[Records from a data source]

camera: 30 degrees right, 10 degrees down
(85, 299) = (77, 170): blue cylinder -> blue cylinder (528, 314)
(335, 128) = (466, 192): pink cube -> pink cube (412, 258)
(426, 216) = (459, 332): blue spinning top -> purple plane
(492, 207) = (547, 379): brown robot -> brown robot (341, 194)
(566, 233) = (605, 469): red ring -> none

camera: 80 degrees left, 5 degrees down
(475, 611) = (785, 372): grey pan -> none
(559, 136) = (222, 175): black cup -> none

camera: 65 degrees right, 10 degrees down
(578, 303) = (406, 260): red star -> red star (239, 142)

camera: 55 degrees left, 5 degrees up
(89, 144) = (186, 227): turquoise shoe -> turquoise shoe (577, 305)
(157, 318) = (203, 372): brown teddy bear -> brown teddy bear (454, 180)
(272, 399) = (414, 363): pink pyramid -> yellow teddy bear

==

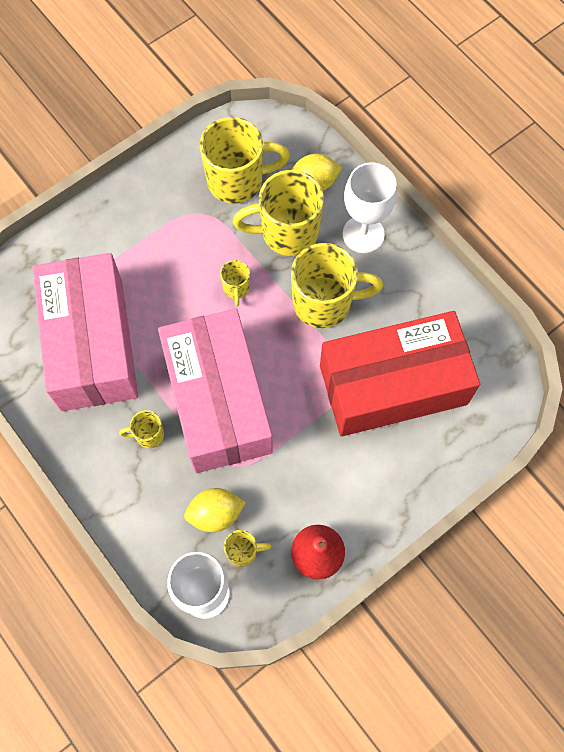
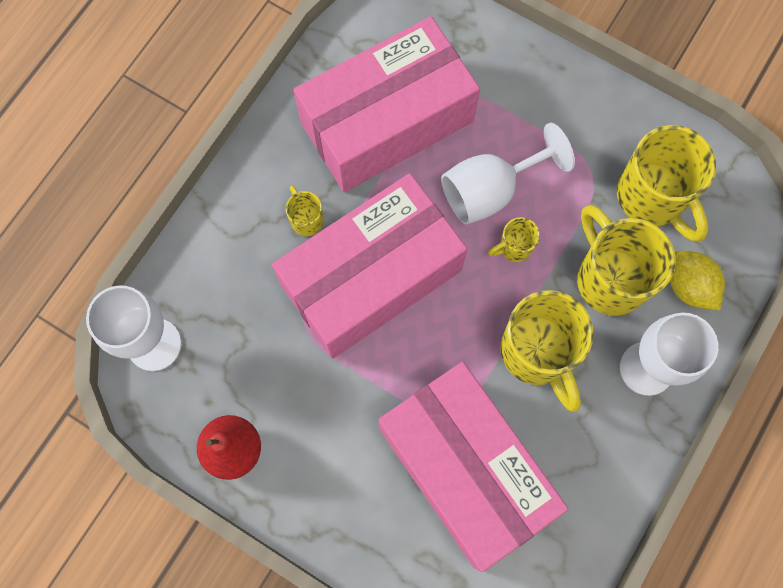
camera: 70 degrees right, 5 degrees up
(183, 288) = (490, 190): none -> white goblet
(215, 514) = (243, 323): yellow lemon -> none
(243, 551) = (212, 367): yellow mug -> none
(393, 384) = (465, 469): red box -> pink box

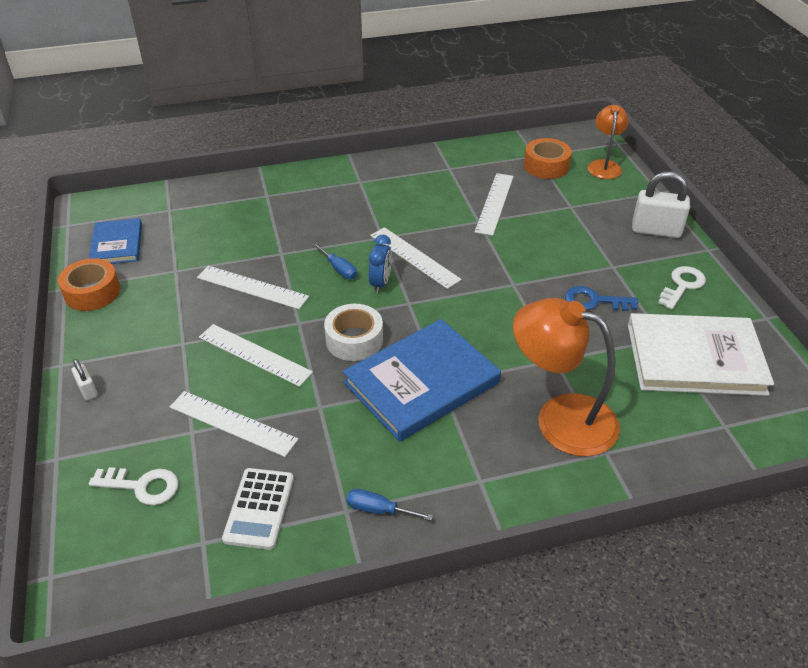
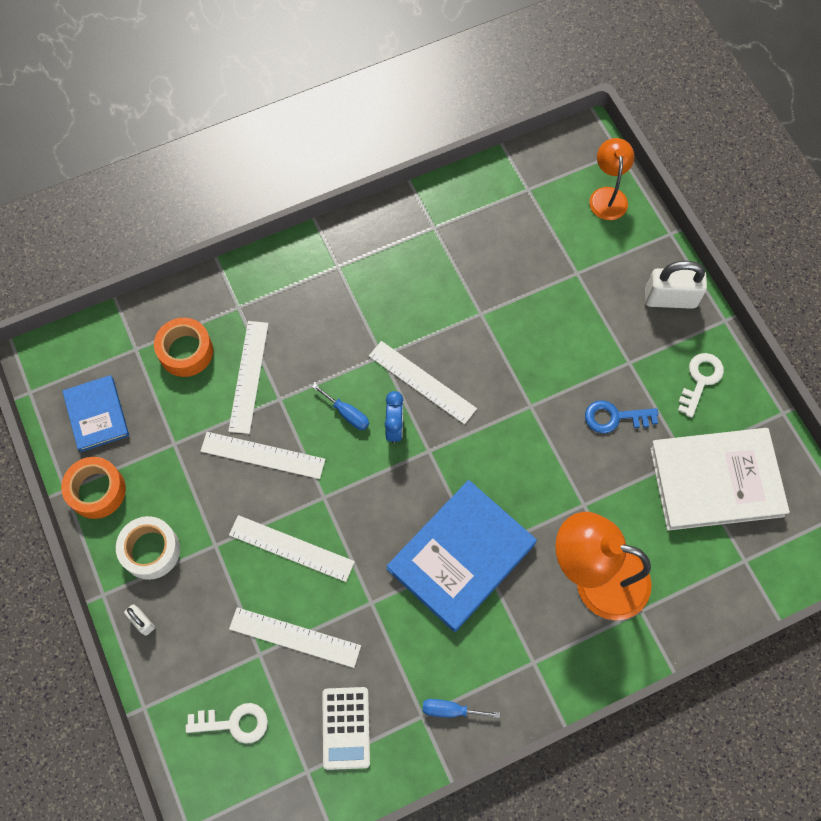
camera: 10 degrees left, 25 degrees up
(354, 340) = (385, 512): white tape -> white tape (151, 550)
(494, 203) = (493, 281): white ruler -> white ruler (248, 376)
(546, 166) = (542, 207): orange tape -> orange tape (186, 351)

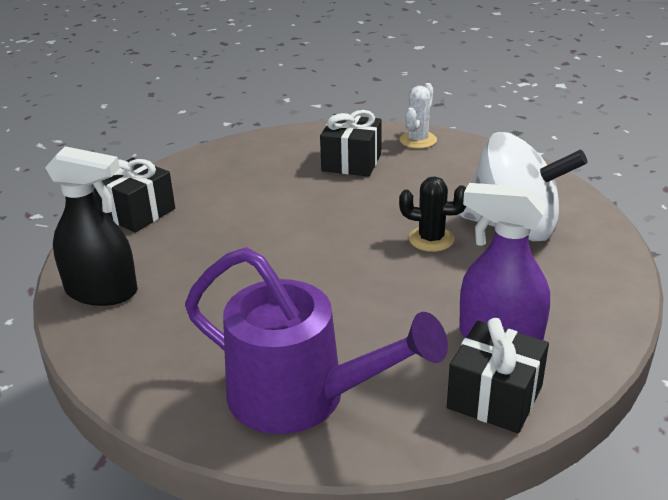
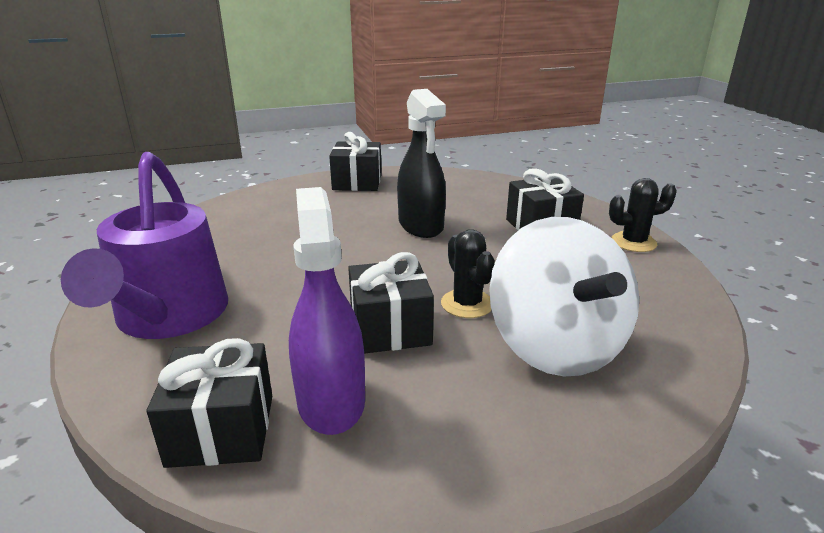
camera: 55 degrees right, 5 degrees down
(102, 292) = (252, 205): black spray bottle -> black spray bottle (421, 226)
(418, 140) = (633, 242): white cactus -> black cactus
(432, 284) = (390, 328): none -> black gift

▸ Action item
From the entries above, extract only the lines running from the one containing "(418, 140) = (633, 242): white" through the one containing "(432, 284) = (390, 328): none -> black gift", inclusive.

▸ Solution
(418, 140) = (633, 242): white cactus -> black cactus
(432, 284) = (390, 328): none -> black gift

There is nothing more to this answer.